(Exercise task)
Show each line in the rows below that contains the string "kern". Case counts.

(Records shown)
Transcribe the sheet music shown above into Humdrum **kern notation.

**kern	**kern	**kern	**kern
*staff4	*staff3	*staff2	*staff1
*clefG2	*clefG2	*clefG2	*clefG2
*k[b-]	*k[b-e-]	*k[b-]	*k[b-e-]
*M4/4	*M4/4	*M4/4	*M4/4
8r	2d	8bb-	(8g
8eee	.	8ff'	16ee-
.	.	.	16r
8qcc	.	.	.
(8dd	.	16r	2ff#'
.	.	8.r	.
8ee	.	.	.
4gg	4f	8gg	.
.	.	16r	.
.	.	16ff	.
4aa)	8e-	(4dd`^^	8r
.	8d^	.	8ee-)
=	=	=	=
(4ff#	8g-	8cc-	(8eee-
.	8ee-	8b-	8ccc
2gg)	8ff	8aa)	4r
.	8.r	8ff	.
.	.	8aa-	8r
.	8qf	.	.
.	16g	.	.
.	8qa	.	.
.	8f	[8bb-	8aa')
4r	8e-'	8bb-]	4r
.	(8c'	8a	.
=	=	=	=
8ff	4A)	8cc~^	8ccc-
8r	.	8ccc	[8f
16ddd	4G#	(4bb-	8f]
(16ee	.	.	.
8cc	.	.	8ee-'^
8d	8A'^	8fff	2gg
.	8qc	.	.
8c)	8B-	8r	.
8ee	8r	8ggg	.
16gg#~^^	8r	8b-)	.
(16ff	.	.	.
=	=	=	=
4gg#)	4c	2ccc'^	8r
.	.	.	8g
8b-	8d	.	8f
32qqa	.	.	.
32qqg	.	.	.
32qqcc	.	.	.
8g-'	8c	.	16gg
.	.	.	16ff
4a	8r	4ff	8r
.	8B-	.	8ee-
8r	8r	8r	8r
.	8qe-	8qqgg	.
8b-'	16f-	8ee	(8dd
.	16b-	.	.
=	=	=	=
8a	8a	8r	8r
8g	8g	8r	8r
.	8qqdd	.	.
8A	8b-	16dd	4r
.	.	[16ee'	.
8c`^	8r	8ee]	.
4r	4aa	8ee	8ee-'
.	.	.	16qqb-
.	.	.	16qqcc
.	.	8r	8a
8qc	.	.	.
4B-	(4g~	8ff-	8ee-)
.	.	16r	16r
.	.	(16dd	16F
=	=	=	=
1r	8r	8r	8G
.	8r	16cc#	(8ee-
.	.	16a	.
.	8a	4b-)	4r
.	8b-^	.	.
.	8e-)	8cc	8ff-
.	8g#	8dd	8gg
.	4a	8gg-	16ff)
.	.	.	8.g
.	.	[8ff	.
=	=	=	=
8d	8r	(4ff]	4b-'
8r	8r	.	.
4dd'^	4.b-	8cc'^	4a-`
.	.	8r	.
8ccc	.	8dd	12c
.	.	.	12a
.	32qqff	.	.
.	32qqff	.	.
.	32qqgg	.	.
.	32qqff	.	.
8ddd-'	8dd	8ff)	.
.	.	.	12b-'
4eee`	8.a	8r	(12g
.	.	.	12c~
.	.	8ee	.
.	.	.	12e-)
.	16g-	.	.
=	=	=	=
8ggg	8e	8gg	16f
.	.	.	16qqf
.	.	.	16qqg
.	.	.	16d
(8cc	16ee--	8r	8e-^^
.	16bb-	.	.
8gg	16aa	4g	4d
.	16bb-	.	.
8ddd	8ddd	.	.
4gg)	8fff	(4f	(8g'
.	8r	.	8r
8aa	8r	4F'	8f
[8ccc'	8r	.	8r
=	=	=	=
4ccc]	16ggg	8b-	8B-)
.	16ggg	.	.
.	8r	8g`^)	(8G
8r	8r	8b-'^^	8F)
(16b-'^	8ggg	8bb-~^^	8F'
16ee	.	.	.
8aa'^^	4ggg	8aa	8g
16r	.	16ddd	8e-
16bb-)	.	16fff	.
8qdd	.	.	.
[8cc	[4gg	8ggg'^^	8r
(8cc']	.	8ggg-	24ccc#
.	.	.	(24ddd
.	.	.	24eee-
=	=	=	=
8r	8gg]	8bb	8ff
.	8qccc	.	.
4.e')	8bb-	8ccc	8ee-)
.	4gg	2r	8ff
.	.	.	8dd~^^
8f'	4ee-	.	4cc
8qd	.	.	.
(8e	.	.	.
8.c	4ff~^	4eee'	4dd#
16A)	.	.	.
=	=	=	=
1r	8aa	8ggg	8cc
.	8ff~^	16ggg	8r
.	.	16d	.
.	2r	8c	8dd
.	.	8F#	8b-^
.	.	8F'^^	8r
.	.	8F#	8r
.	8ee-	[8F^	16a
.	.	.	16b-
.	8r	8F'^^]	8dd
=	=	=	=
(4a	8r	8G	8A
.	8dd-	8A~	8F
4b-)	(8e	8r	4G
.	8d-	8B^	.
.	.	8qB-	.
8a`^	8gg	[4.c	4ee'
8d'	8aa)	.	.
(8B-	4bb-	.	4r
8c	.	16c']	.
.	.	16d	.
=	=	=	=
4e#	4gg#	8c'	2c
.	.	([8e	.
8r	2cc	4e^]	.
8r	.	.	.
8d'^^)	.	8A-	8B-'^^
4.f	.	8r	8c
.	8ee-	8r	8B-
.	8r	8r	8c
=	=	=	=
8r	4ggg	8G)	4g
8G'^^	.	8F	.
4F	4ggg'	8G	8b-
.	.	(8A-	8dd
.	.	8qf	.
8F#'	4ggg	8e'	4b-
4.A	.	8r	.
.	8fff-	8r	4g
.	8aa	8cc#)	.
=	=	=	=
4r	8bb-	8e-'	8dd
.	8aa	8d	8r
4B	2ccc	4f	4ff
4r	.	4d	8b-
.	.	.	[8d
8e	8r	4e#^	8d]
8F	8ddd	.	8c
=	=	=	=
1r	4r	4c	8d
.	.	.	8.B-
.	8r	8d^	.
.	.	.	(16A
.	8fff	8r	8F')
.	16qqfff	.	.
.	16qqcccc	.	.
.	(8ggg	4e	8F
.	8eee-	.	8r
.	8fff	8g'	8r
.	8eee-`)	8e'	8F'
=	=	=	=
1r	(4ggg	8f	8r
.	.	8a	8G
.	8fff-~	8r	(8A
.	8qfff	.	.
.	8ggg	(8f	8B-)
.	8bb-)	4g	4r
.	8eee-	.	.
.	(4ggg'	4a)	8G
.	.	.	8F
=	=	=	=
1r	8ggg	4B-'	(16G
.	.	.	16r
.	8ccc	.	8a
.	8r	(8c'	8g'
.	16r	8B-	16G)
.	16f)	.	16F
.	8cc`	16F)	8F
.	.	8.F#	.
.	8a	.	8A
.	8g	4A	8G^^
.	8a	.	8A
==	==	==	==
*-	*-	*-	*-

(The response)
Transcribe the sheet music shown above into Humdrum **kern notation.
**kern	**kern	**kern	**kern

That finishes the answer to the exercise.